* **YOUR ASSIGNMENT**: Determine how many lines in the listing below contain the word "clock", then state that number by itself.

* **GIVEN DATA**:
....
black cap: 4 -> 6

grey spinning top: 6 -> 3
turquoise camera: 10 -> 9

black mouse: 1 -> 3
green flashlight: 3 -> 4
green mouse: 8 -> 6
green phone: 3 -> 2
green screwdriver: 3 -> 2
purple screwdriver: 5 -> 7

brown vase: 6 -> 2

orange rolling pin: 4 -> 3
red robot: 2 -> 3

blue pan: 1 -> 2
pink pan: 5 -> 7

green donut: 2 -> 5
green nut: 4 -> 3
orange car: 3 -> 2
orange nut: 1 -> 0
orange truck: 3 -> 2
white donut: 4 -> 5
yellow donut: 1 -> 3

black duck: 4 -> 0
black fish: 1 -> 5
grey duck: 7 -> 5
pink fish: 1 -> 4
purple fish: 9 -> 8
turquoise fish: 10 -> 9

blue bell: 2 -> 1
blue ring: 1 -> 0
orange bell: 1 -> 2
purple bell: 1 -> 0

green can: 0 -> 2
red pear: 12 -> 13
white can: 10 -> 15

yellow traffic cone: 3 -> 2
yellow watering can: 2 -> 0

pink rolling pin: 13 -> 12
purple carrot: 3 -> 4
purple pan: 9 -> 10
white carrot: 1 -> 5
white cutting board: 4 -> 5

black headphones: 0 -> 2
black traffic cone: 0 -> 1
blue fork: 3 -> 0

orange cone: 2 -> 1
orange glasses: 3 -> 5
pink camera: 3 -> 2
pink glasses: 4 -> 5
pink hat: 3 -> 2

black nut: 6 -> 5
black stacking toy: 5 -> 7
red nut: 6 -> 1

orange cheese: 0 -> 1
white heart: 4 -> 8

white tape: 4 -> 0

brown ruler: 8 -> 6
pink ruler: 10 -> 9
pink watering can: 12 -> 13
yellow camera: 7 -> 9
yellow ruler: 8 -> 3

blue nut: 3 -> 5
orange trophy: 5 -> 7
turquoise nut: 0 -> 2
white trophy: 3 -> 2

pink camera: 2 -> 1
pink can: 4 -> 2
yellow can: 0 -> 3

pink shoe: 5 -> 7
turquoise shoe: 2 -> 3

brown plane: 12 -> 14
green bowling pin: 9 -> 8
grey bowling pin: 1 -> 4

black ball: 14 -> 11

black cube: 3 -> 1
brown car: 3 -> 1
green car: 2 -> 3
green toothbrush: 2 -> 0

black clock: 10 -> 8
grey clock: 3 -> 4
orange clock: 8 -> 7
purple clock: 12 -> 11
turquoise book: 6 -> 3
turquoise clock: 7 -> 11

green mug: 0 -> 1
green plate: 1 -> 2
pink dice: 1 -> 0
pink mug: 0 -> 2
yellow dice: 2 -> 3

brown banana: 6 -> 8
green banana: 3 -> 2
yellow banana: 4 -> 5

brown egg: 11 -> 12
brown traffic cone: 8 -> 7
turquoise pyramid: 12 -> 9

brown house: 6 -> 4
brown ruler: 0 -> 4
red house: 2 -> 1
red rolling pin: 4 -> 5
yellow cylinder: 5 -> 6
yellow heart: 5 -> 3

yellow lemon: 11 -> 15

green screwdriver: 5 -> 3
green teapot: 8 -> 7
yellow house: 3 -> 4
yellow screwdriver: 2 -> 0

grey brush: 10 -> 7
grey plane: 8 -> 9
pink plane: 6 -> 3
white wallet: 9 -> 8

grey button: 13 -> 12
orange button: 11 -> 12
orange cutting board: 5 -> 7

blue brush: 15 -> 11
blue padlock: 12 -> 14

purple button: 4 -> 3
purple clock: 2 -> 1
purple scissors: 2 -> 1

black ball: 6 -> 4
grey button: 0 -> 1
....
* **COMPLETED TASK**: 6